== Records shown

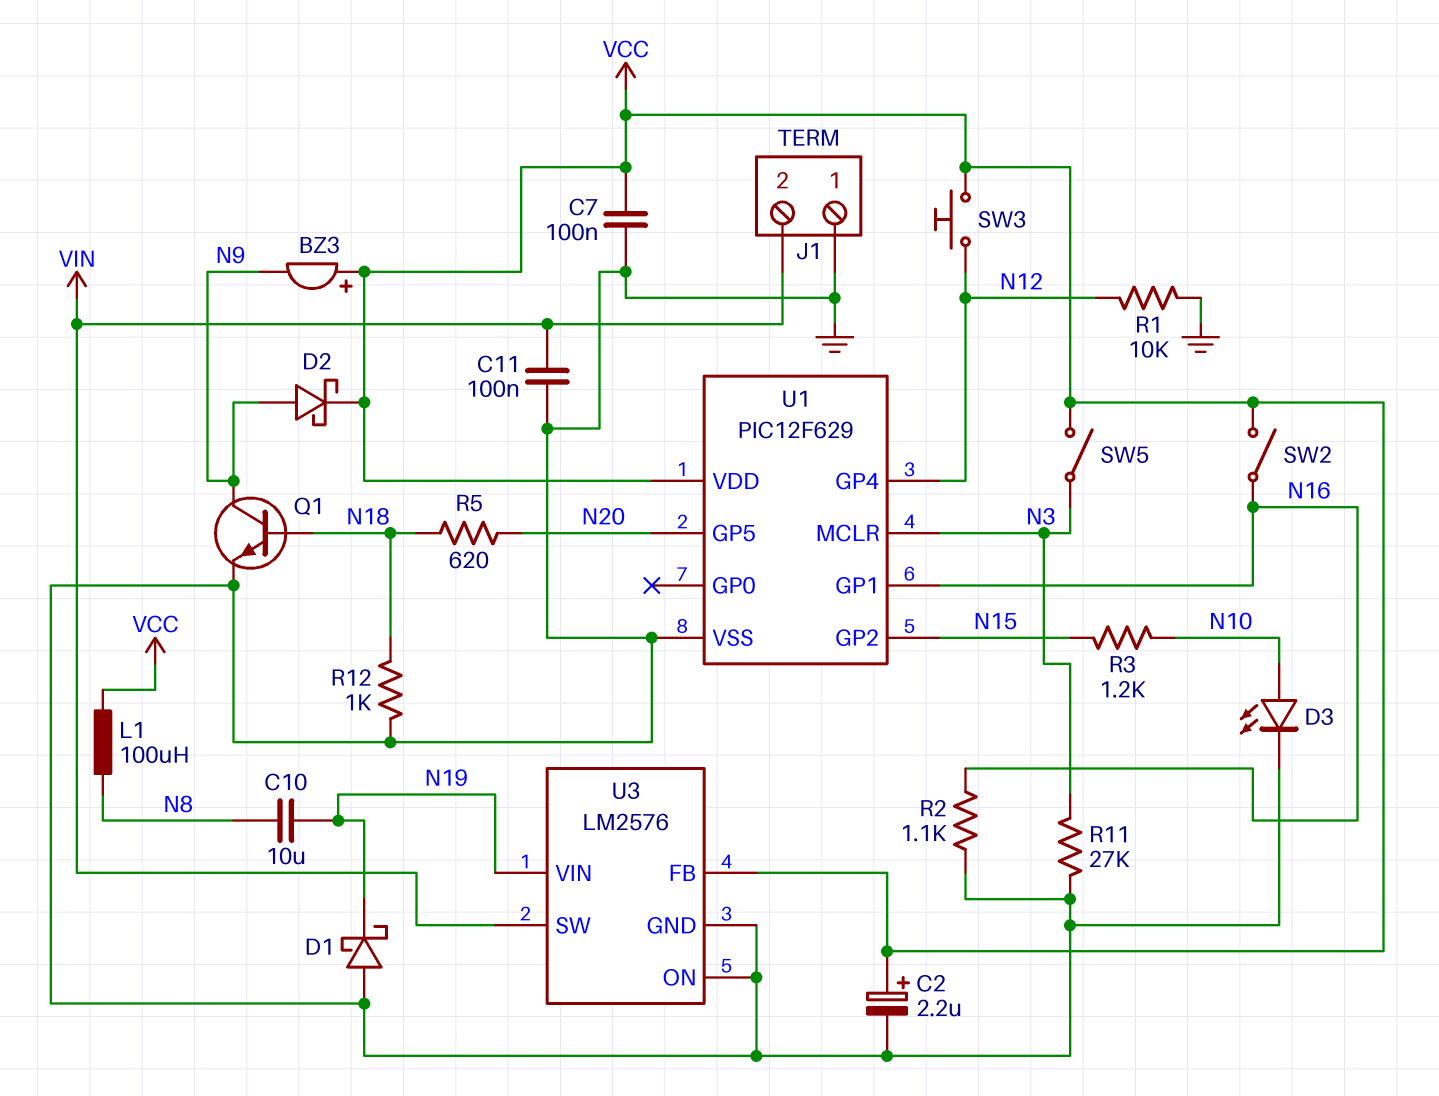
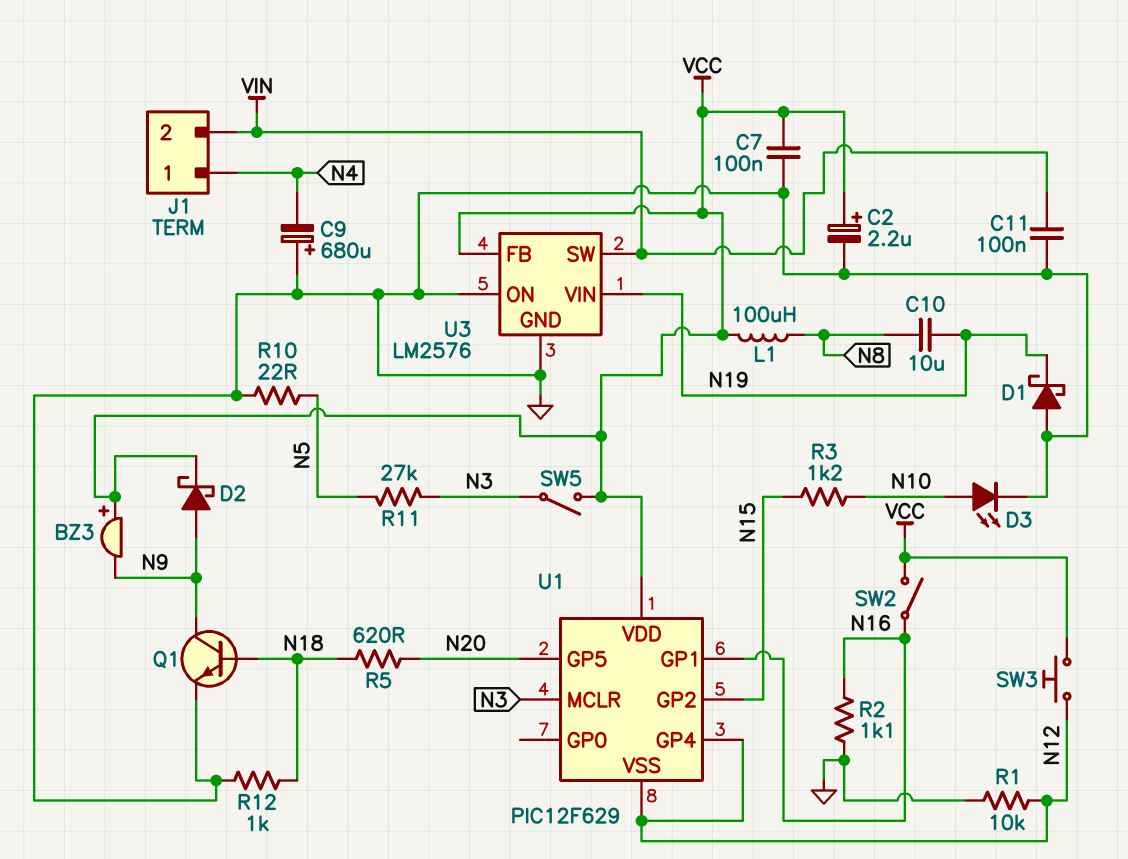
C9: none -> 680uF (plus GND, minus N4)
J1 pin 1: GND -> N4
R10: none -> 22 (GND, N5)
R11: 27k (GND, N3) -> 27k (N3, N5)
U1 pin VSS: GND -> N12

====

What you are asked to do: Reproduce, word for word, the line containing "J1 pin 1: GND -> N4" along with every later line of the listing, and leave out all earlier lines.

Answer area:
J1 pin 1: GND -> N4
R10: none -> 22 (GND, N5)
R11: 27k (GND, N3) -> 27k (N3, N5)
U1 pin VSS: GND -> N12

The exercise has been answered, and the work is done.